▸ **Extracted records**:
------------------------------------

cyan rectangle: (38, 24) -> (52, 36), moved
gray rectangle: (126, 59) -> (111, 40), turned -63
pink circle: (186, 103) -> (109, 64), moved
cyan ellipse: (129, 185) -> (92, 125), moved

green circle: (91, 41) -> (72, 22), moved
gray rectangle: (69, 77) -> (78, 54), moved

------------------------------------

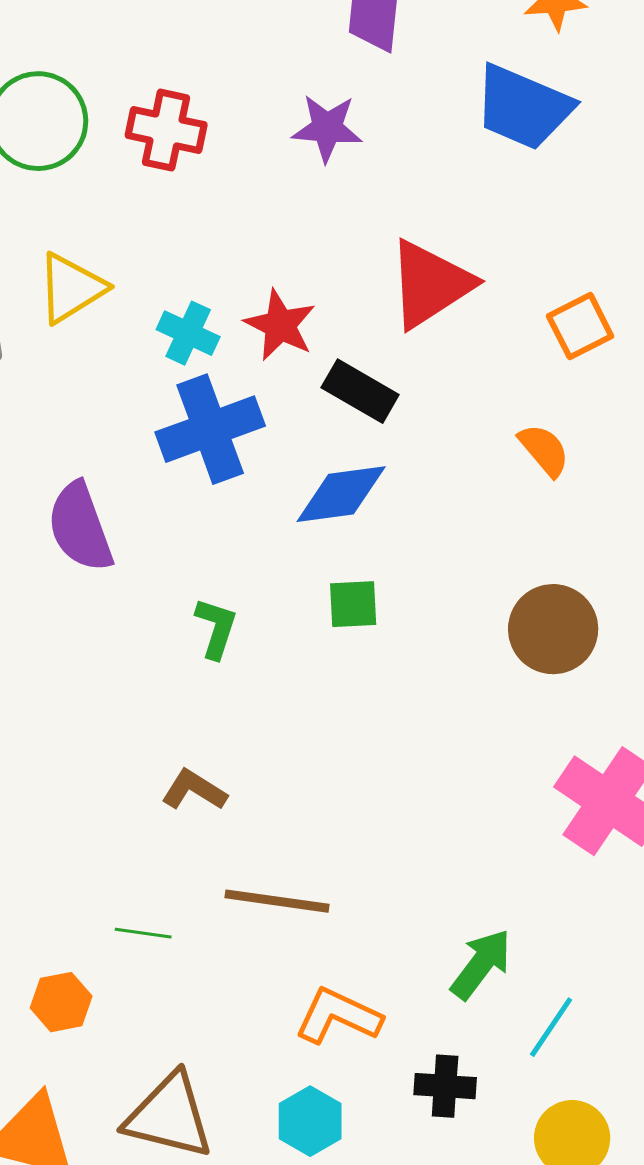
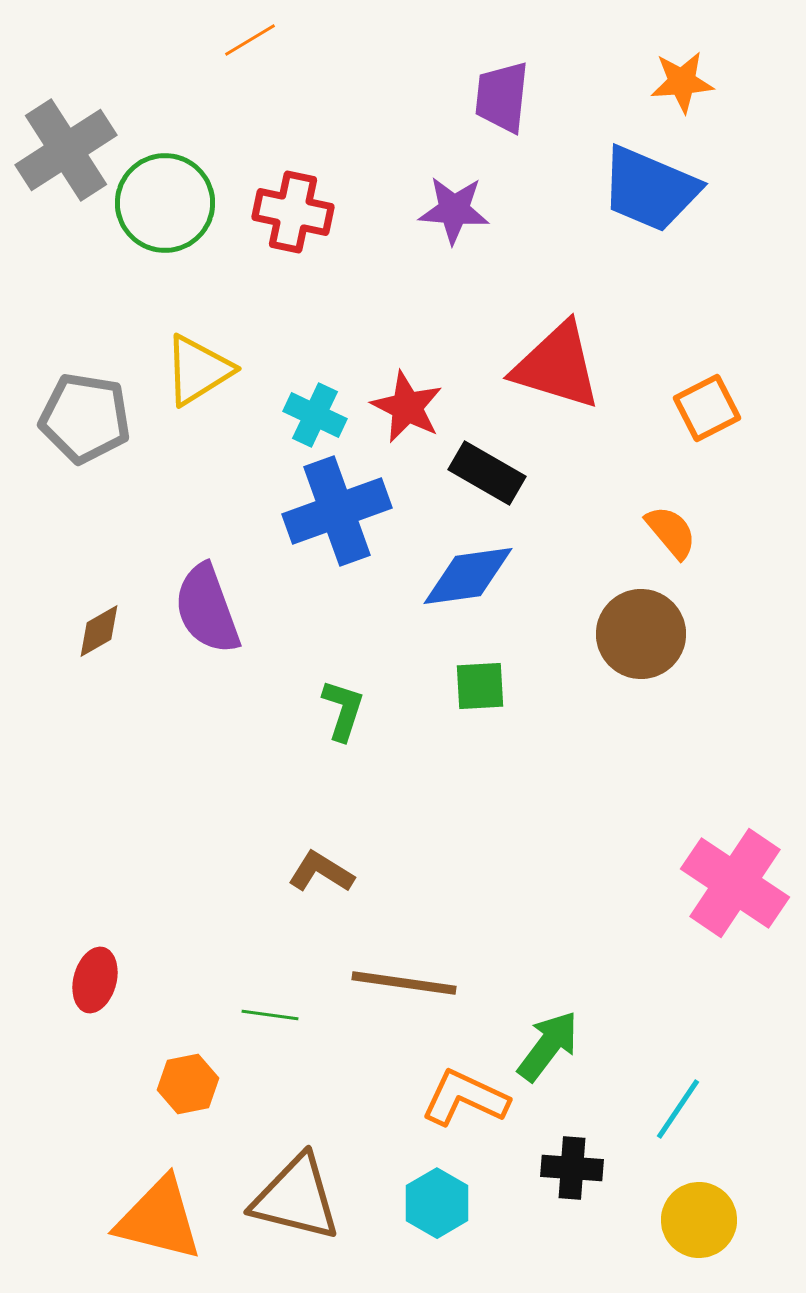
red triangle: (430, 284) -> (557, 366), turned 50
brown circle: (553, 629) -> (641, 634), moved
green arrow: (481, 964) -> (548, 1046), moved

------------------------------------

▸ **Exercise**: Beginning with the line containing "cyan rectangle: (38, 24) -> (52, 36), moved" and ending with the line containing "gray rectangle: (69, 77) -> (78, 54), moved", extract those lines exactly from the listing above, and only those.

▸ **Response to this exercise**:
cyan rectangle: (38, 24) -> (52, 36), moved
gray rectangle: (126, 59) -> (111, 40), turned -63
pink circle: (186, 103) -> (109, 64), moved
cyan ellipse: (129, 185) -> (92, 125), moved

green circle: (91, 41) -> (72, 22), moved
gray rectangle: (69, 77) -> (78, 54), moved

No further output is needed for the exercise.